=== WORK ORDER ===
All that should be output is the block of lines below from the line with "camera: 40 degrees left, 0 degrees up" to the line with "(605, 204) = (581, 105): turquoise", both included, exactly as written.
Segment Start: AVAILABLE RECORDS
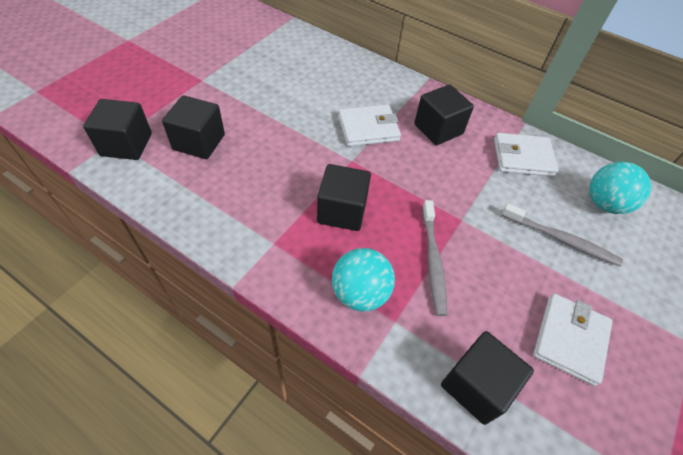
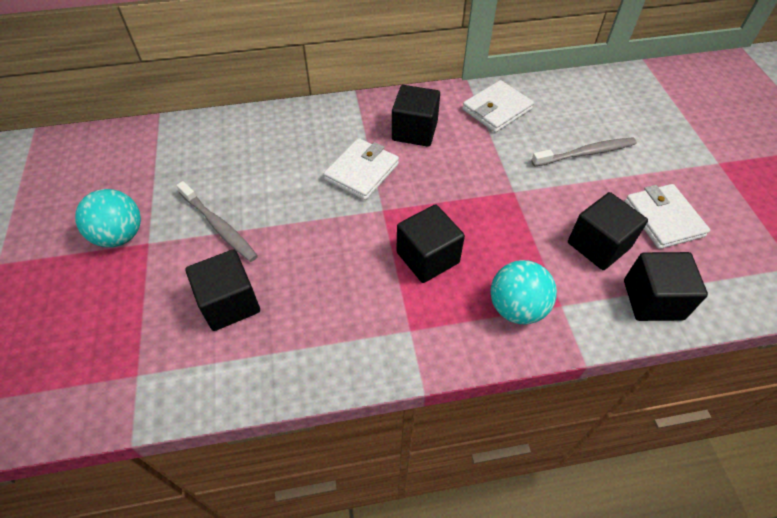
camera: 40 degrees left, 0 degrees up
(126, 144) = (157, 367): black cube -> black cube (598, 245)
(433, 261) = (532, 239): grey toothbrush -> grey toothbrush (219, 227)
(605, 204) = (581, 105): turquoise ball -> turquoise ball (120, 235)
Segment End: AVAILABLE RECORDS
Segment Start: AVAILABLE RECORDS
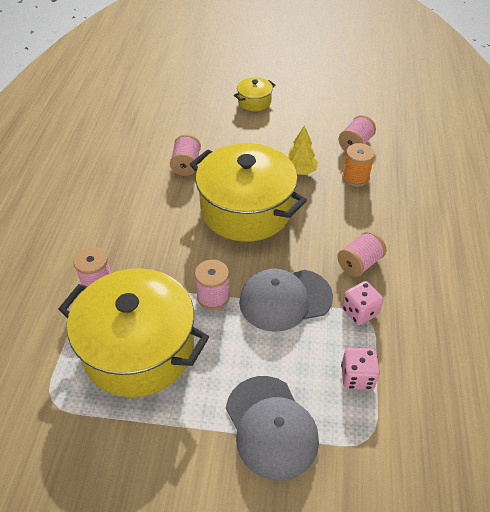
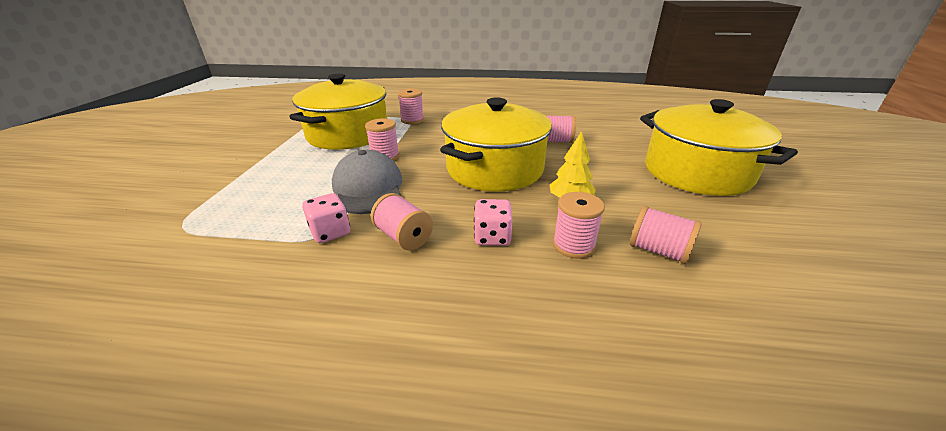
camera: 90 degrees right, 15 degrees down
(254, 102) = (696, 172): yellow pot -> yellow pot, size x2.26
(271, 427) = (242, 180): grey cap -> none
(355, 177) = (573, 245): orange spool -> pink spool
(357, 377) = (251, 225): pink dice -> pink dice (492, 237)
Segment End: AVAILABLE RECORDS
=== WRITTEN ANSWER ===
camera: 40 degrees left, 0 degrees up
(126, 144) = (157, 367): black cube -> black cube (598, 245)
(433, 261) = (532, 239): grey toothbrush -> grey toothbrush (219, 227)
(605, 204) = (581, 105): turquoise ball -> turquoise ball (120, 235)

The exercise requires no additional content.